## [Task requirements]
The output should be exactly the lines from the one containing "brown hammer: 4 -> 1" through the last line of the records, and only those.

(Information shown Opens)

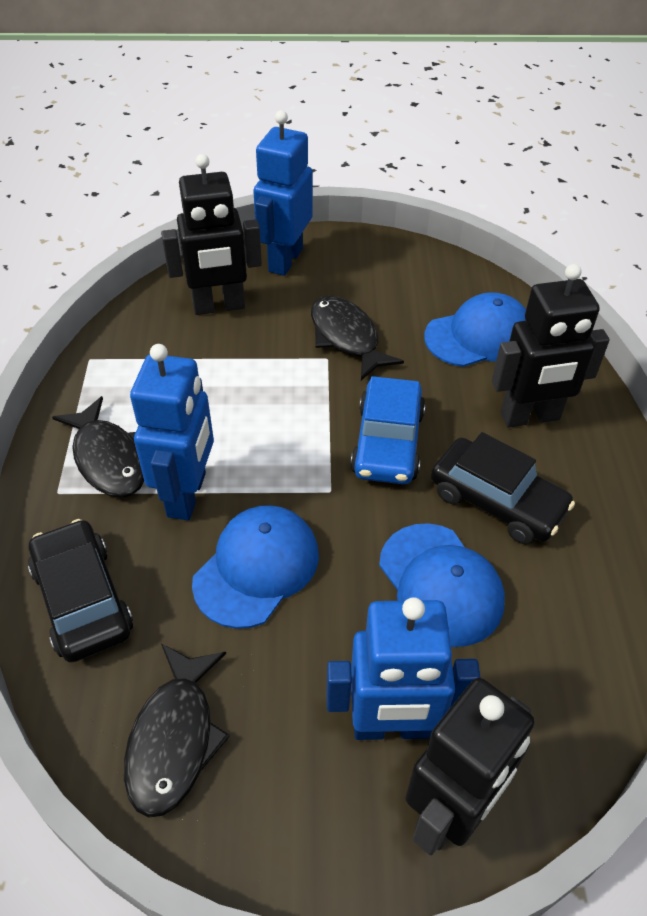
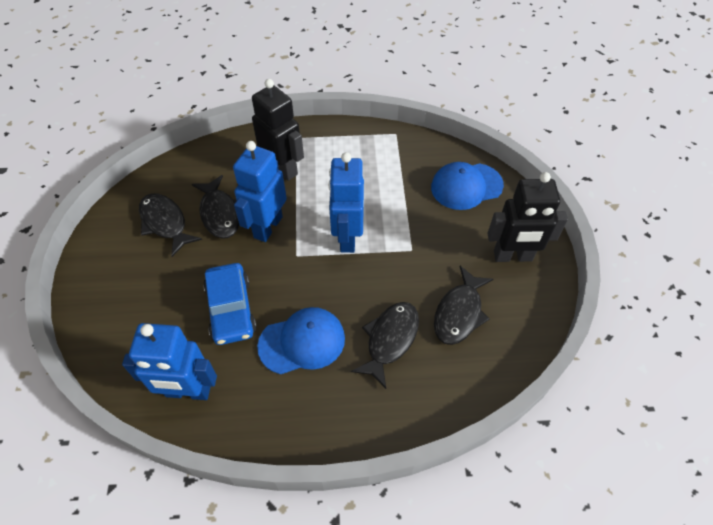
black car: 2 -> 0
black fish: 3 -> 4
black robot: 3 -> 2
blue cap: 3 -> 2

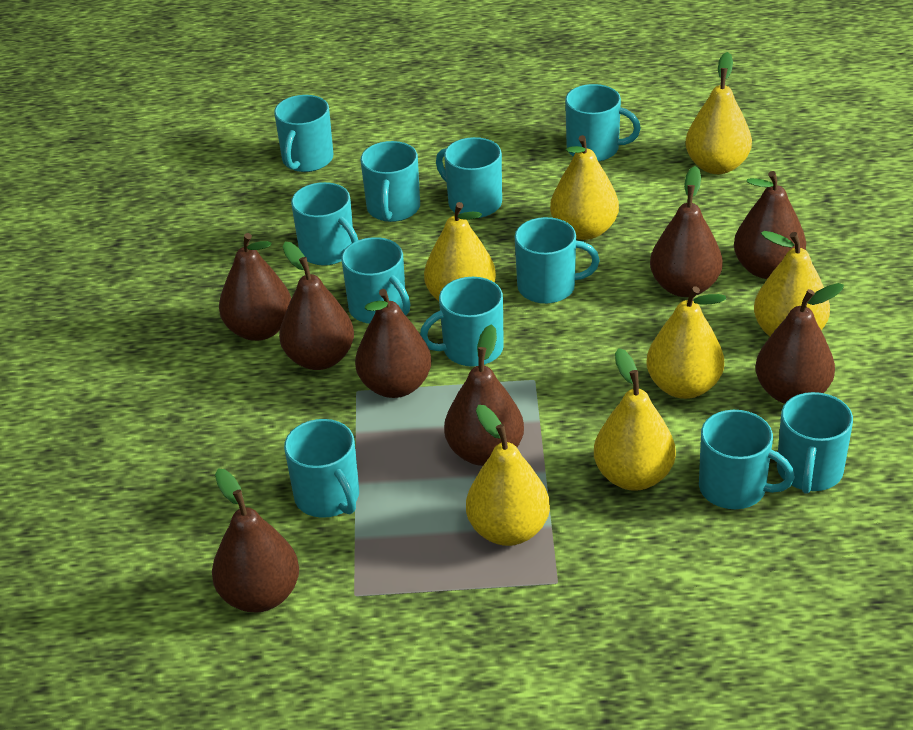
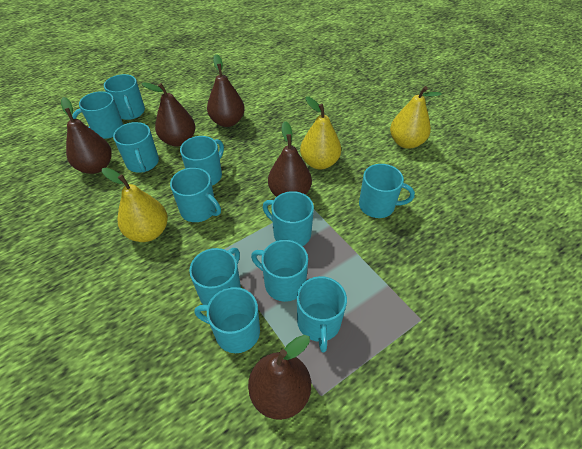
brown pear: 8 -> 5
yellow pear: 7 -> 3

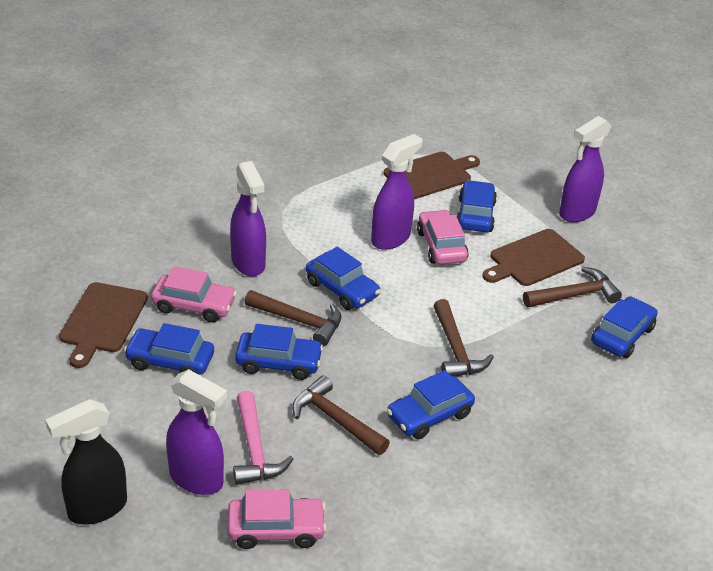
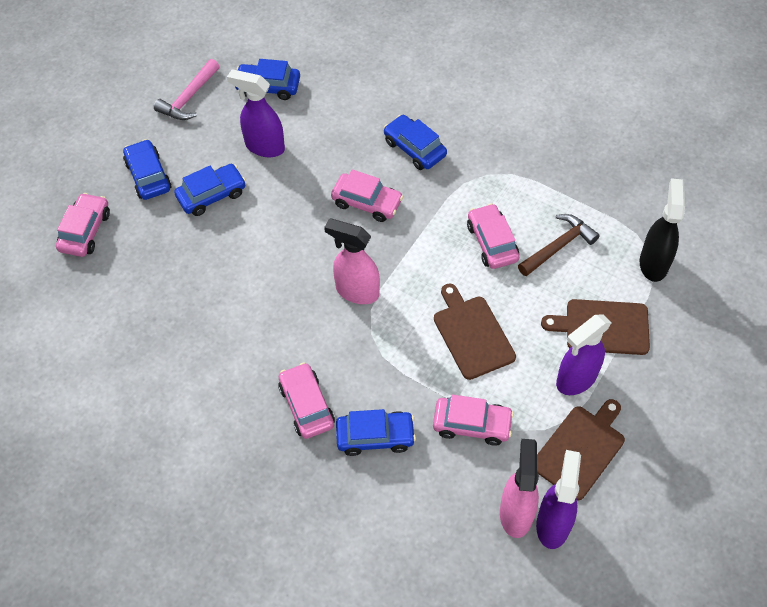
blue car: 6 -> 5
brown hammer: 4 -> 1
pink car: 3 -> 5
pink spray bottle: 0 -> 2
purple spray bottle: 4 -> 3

(Information shown Closes)

## [Task response]
brown hammer: 4 -> 1
pink car: 3 -> 5
pink spray bottle: 0 -> 2
purple spray bottle: 4 -> 3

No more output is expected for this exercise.